─── Records for the exercise ───

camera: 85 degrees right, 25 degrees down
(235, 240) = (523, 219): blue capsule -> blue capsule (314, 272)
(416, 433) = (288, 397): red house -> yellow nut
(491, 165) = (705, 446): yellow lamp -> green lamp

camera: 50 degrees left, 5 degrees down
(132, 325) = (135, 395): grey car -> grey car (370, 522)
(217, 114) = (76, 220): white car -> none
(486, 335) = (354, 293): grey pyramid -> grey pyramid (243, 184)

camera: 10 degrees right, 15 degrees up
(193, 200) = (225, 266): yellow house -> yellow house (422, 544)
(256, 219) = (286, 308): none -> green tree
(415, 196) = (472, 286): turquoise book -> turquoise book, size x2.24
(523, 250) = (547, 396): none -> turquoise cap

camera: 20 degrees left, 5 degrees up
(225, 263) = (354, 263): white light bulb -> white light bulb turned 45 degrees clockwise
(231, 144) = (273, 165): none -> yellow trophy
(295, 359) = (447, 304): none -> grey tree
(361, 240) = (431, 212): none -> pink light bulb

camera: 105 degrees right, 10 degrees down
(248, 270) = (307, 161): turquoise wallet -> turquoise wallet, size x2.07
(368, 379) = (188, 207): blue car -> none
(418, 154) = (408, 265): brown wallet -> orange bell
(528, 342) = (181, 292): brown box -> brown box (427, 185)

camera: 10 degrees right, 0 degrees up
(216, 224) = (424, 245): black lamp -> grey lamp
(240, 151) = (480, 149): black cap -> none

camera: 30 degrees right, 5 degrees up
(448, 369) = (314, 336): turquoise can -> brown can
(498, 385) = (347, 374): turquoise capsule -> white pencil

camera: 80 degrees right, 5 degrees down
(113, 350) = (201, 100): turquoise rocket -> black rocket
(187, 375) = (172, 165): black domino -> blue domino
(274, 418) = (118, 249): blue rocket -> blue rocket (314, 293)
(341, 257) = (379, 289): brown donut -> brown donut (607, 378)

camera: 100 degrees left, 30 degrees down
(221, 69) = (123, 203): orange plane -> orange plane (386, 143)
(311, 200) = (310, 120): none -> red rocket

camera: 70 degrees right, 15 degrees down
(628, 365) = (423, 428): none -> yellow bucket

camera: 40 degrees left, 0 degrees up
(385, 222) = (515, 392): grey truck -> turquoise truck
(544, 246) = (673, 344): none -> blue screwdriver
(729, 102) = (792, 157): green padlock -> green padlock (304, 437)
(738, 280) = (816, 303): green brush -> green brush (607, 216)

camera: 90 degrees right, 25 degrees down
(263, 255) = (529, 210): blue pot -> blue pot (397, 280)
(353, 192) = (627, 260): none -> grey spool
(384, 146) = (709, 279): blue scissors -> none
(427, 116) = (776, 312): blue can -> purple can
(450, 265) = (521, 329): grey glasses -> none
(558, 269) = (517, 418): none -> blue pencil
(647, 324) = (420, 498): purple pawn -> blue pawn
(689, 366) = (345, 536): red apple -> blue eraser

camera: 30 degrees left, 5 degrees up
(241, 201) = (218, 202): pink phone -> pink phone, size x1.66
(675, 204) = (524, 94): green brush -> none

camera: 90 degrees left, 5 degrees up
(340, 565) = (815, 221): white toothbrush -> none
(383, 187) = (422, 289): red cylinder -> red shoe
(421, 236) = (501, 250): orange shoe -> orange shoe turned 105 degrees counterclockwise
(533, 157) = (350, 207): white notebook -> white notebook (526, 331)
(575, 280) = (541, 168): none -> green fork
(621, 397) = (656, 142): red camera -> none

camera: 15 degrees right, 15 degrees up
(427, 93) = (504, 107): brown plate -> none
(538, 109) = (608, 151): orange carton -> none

───

(Assigned task): Output each entry exactly as written, leaving none out.

(Written response):
camera: 85 degrees right, 25 degrees down
(235, 240) = (523, 219): blue capsule -> blue capsule (314, 272)
(416, 433) = (288, 397): red house -> yellow nut
(491, 165) = (705, 446): yellow lamp -> green lamp

camera: 50 degrees left, 5 degrees down
(132, 325) = (135, 395): grey car -> grey car (370, 522)
(217, 114) = (76, 220): white car -> none
(486, 335) = (354, 293): grey pyramid -> grey pyramid (243, 184)

camera: 10 degrees right, 15 degrees up
(193, 200) = (225, 266): yellow house -> yellow house (422, 544)
(256, 219) = (286, 308): none -> green tree
(415, 196) = (472, 286): turquoise book -> turquoise book, size x2.24
(523, 250) = (547, 396): none -> turquoise cap

camera: 20 degrees left, 5 degrees up
(225, 263) = (354, 263): white light bulb -> white light bulb turned 45 degrees clockwise
(231, 144) = (273, 165): none -> yellow trophy
(295, 359) = (447, 304): none -> grey tree
(361, 240) = (431, 212): none -> pink light bulb

camera: 105 degrees right, 10 degrees down
(248, 270) = (307, 161): turquoise wallet -> turquoise wallet, size x2.07
(368, 379) = (188, 207): blue car -> none
(418, 154) = (408, 265): brown wallet -> orange bell
(528, 342) = (181, 292): brown box -> brown box (427, 185)

camera: 10 degrees right, 0 degrees up
(216, 224) = (424, 245): black lamp -> grey lamp
(240, 151) = (480, 149): black cap -> none

camera: 30 degrees right, 5 degrees up
(448, 369) = (314, 336): turquoise can -> brown can
(498, 385) = (347, 374): turquoise capsule -> white pencil

camera: 80 degrees right, 5 degrees down
(113, 350) = (201, 100): turquoise rocket -> black rocket
(187, 375) = (172, 165): black domino -> blue domino
(274, 418) = (118, 249): blue rocket -> blue rocket (314, 293)
(341, 257) = (379, 289): brown donut -> brown donut (607, 378)

camera: 100 degrees left, 30 degrees down
(221, 69) = (123, 203): orange plane -> orange plane (386, 143)
(311, 200) = (310, 120): none -> red rocket

camera: 70 degrees right, 15 degrees down
(628, 365) = (423, 428): none -> yellow bucket

camera: 40 degrees left, 0 degrees up
(385, 222) = (515, 392): grey truck -> turquoise truck
(544, 246) = (673, 344): none -> blue screwdriver
(729, 102) = (792, 157): green padlock -> green padlock (304, 437)
(738, 280) = (816, 303): green brush -> green brush (607, 216)

camera: 90 degrees right, 25 degrees down
(263, 255) = (529, 210): blue pot -> blue pot (397, 280)
(353, 192) = (627, 260): none -> grey spool
(384, 146) = (709, 279): blue scissors -> none
(427, 116) = (776, 312): blue can -> purple can
(450, 265) = (521, 329): grey glasses -> none
(558, 269) = (517, 418): none -> blue pencil
(647, 324) = (420, 498): purple pawn -> blue pawn
(689, 366) = (345, 536): red apple -> blue eraser

camera: 30 degrees left, 5 degrees up
(241, 201) = (218, 202): pink phone -> pink phone, size x1.66
(675, 204) = (524, 94): green brush -> none

camera: 90 degrees left, 5 degrees up
(340, 565) = (815, 221): white toothbrush -> none
(383, 187) = (422, 289): red cylinder -> red shoe
(421, 236) = (501, 250): orange shoe -> orange shoe turned 105 degrees counterclockwise
(533, 157) = (350, 207): white notebook -> white notebook (526, 331)
(575, 280) = (541, 168): none -> green fork
(621, 397) = (656, 142): red camera -> none

camera: 15 degrees right, 15 degrees up
(427, 93) = (504, 107): brown plate -> none
(538, 109) = (608, 151): orange carton -> none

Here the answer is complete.